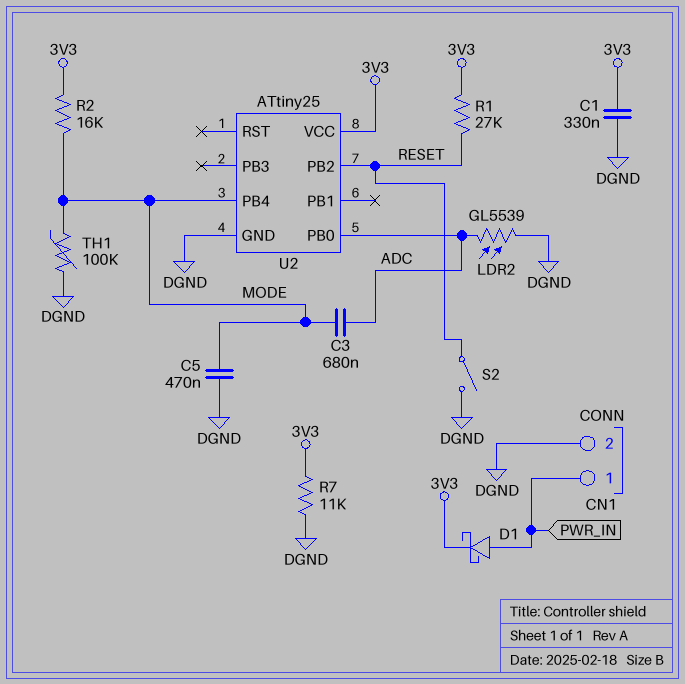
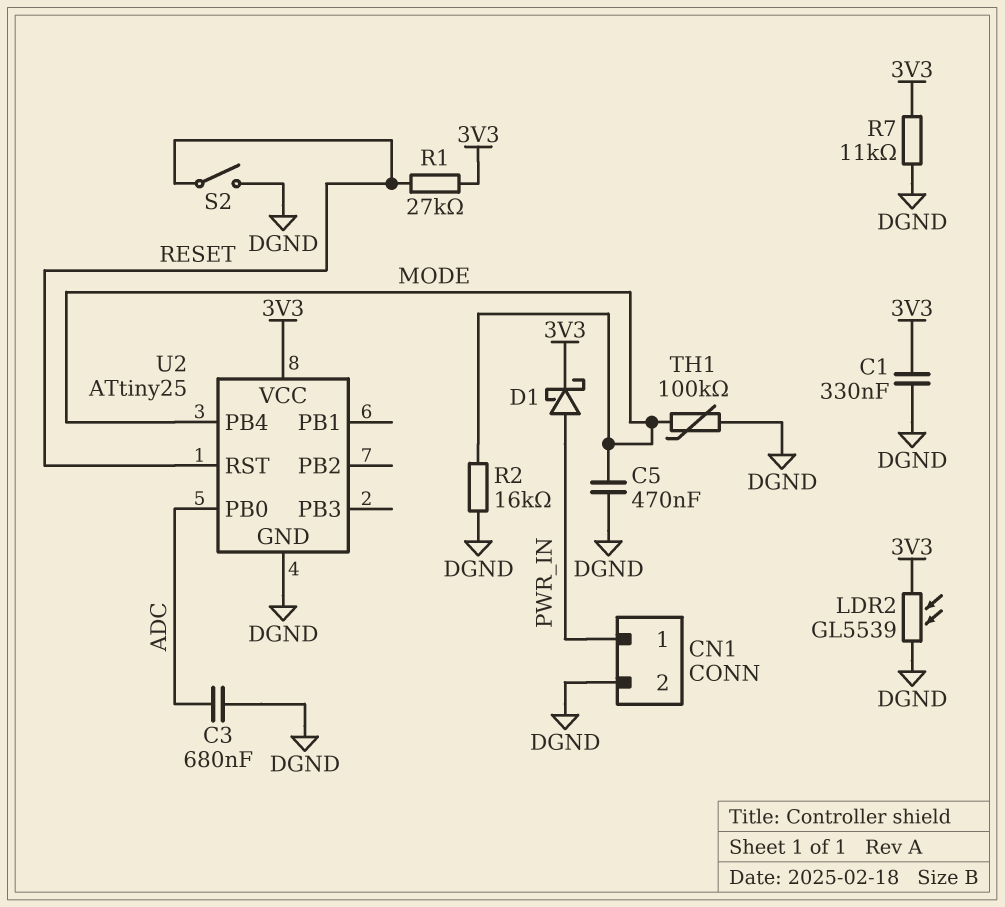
C3: 680nF (ADC, MODE) -> 680nF (ADC, DGND)
LDR2: GL5539 (ADC, DGND) -> GL5539 (3V3, DGND)
R2: 16k (3V3, MODE) -> 16k (DGND, MODE)
U2 pin PB2: RESET -> none
U2 pin RST: none -> RESET

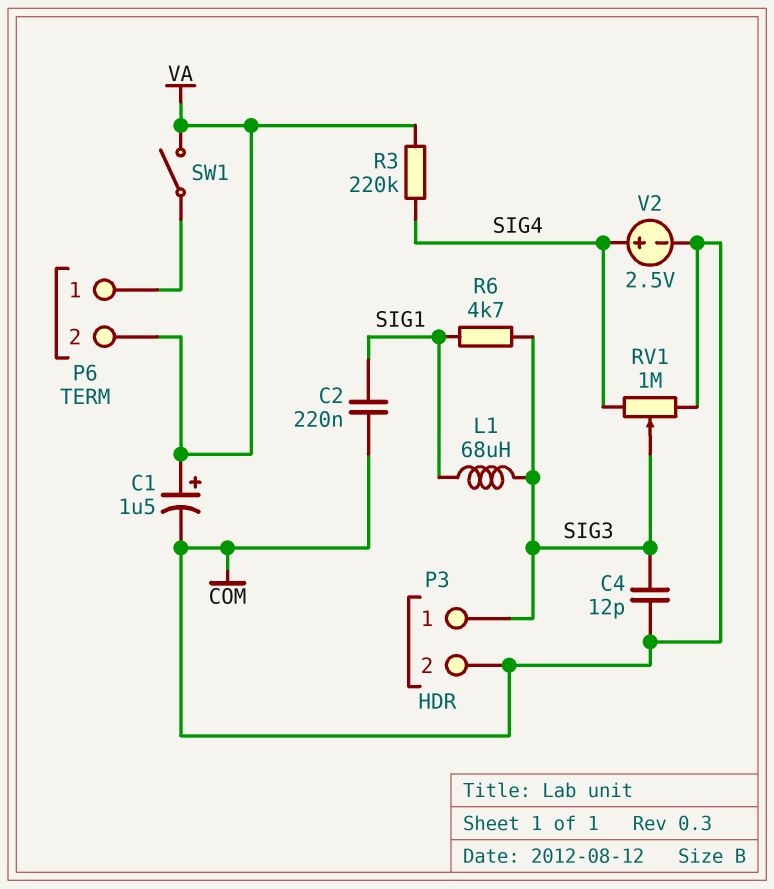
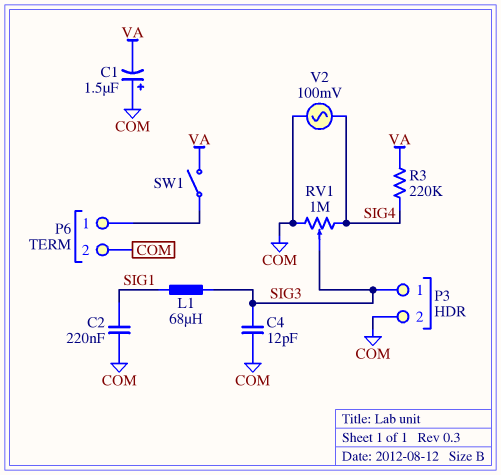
C1: 1.5uF (plus VA, minus COM) -> 1.5uF (plus COM, minus VA)
P6 pin 2: VA -> COM
R6: 4.7k (SIG1, SIG3) -> none
V2: 2.5V (plus SIG4, minus COM) -> AC 100mV (COM, SIG4)

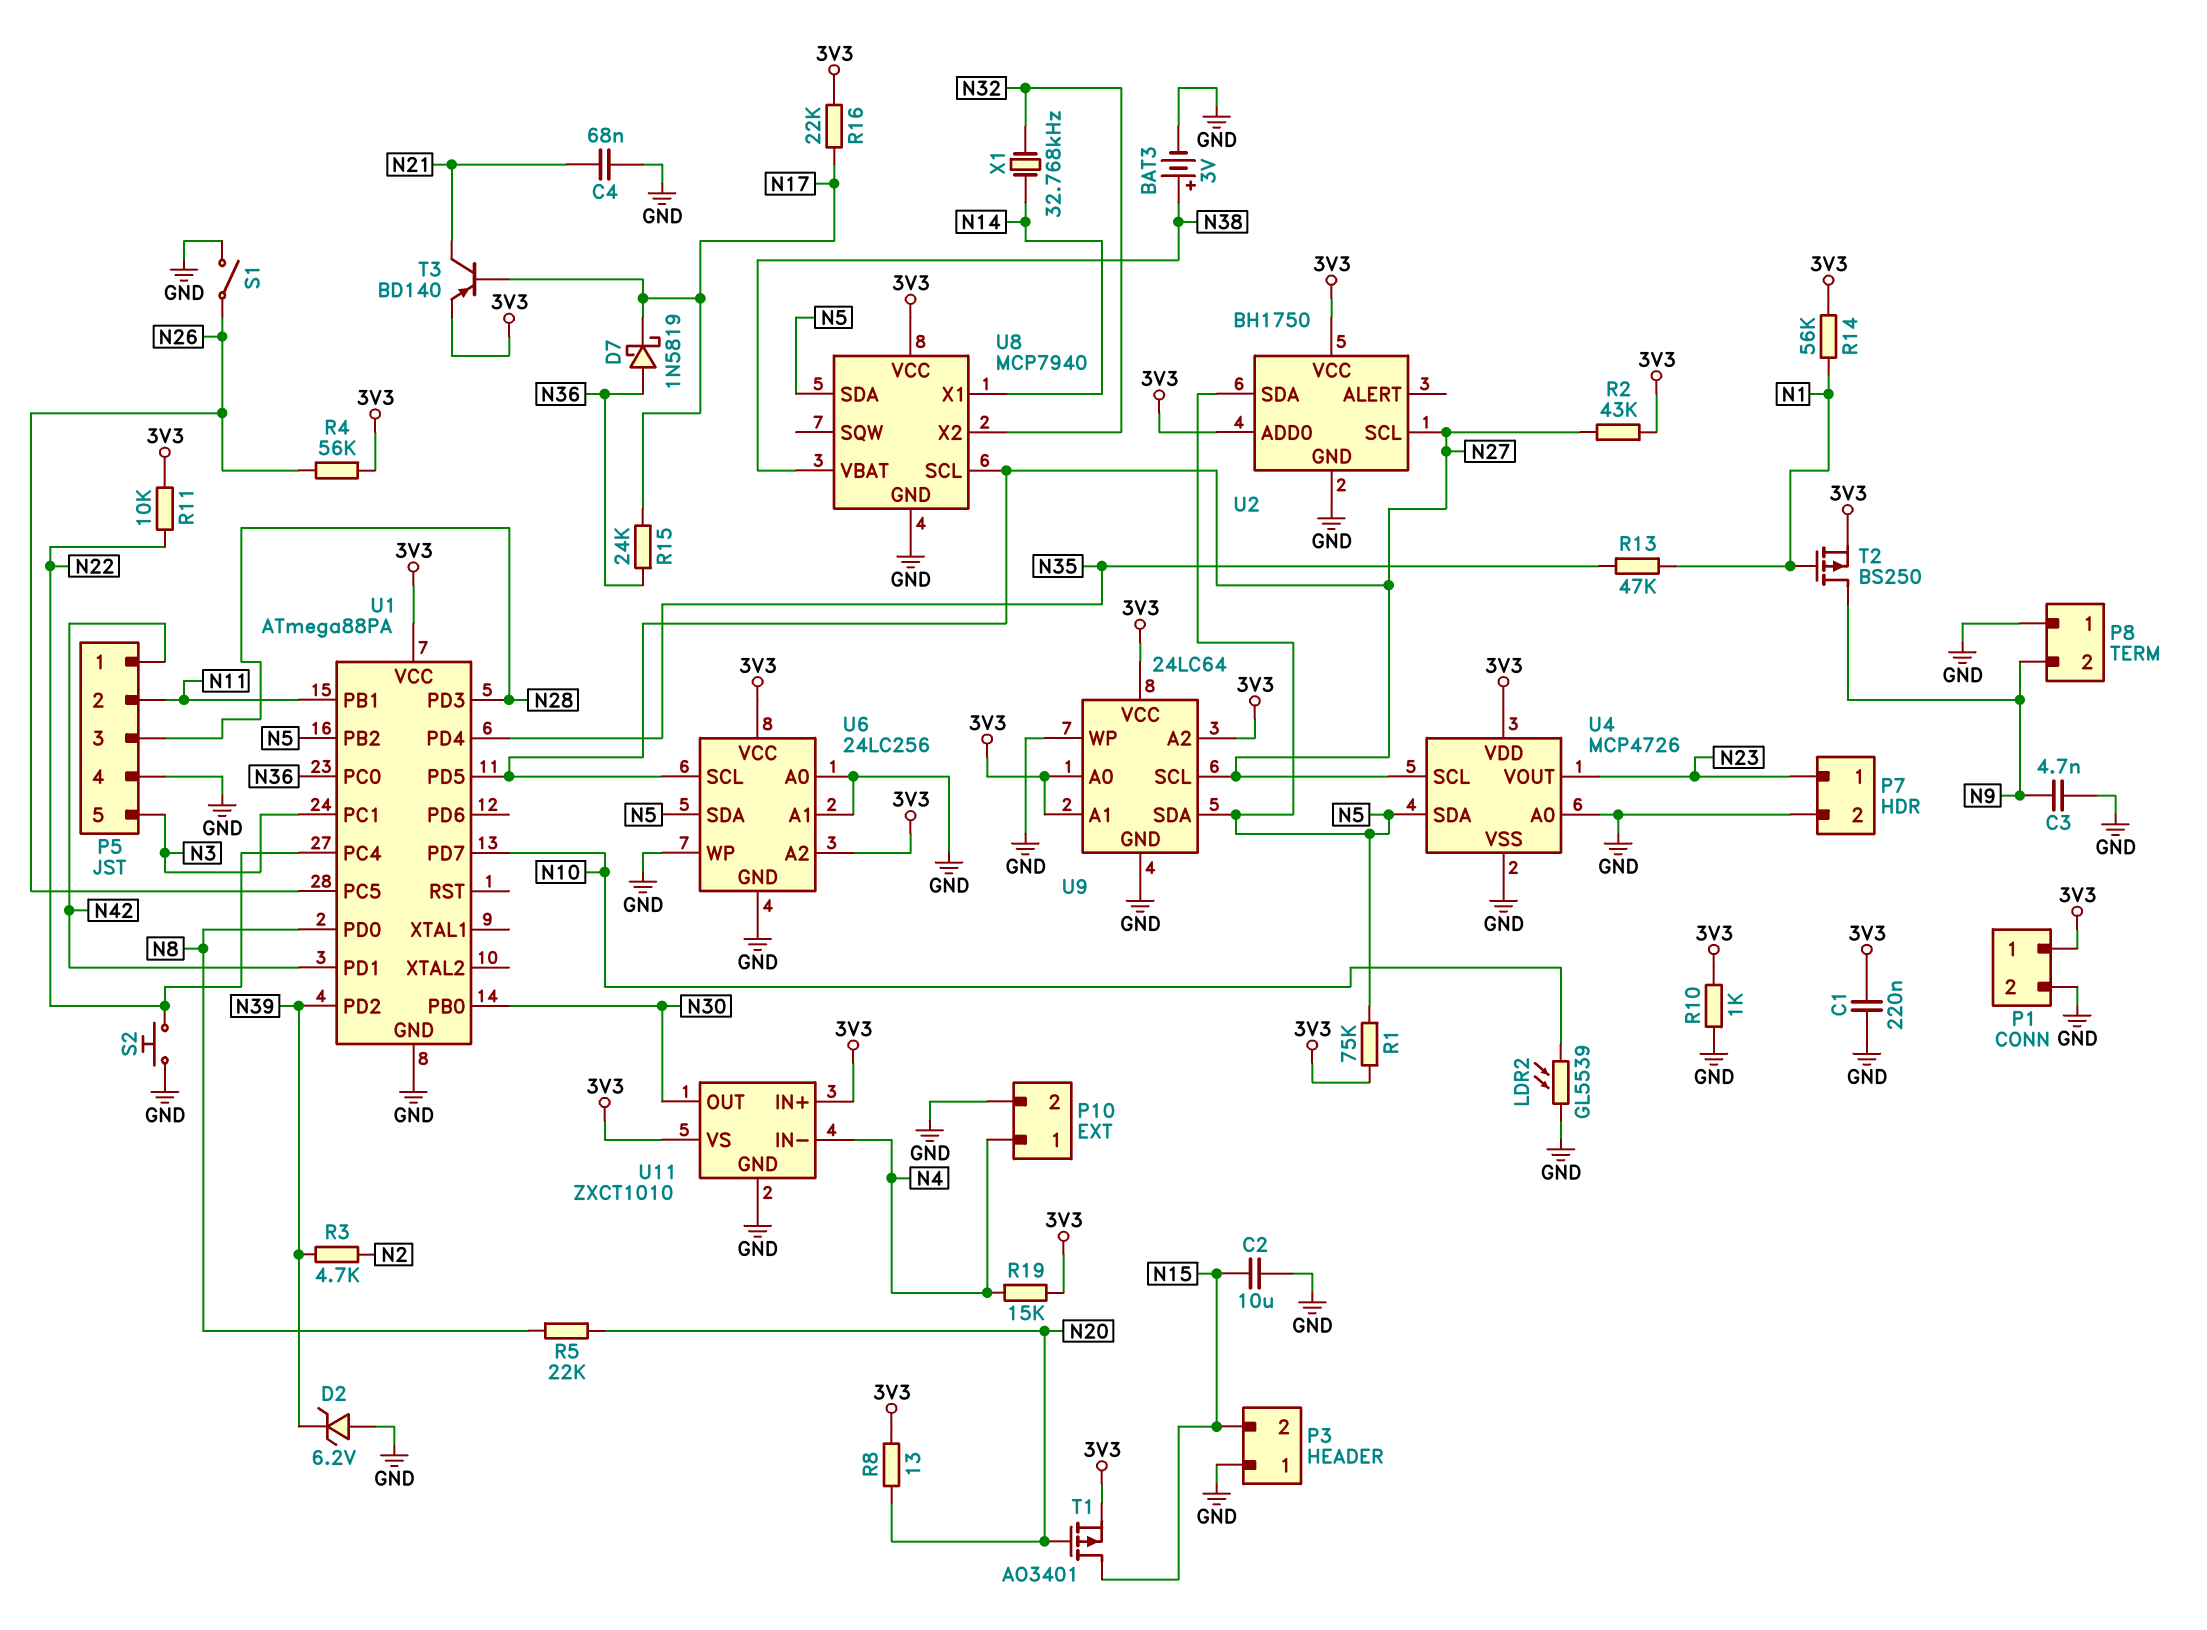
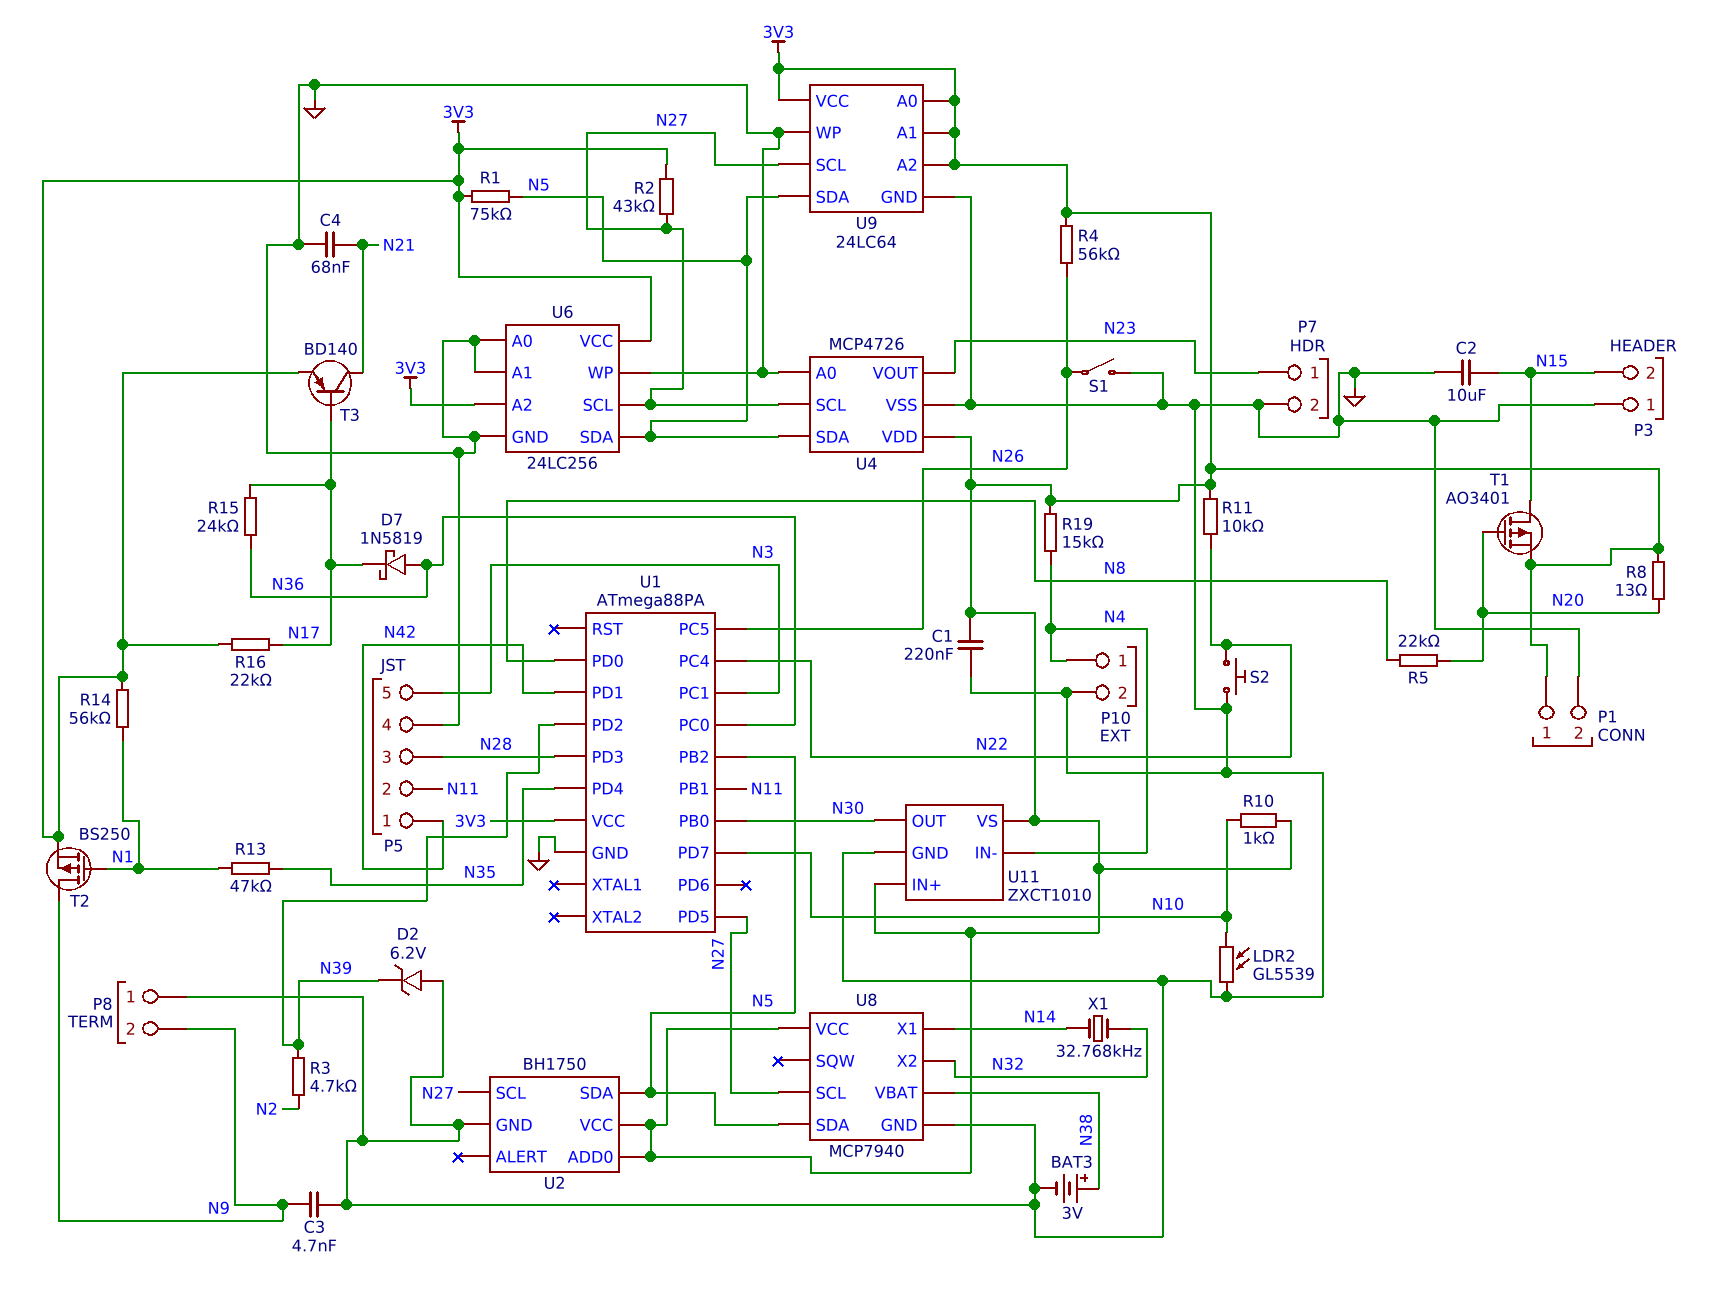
R10: 1k (3V3, GND) -> 1k (3V3, N10)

**TASK OBJECTIVE**
Transcribe the full listing above exactly as it stands, minus the pictures.

**REPLY**
C3: 680nF (ADC, MODE) -> 680nF (ADC, DGND)
LDR2: GL5539 (ADC, DGND) -> GL5539 (3V3, DGND)
R2: 16k (3V3, MODE) -> 16k (DGND, MODE)
U2 pin PB2: RESET -> none
U2 pin RST: none -> RESET

C1: 1.5uF (plus VA, minus COM) -> 1.5uF (plus COM, minus VA)
P6 pin 2: VA -> COM
R6: 4.7k (SIG1, SIG3) -> none
V2: 2.5V (plus SIG4, minus COM) -> AC 100mV (COM, SIG4)

R10: 1k (3V3, GND) -> 1k (3V3, N10)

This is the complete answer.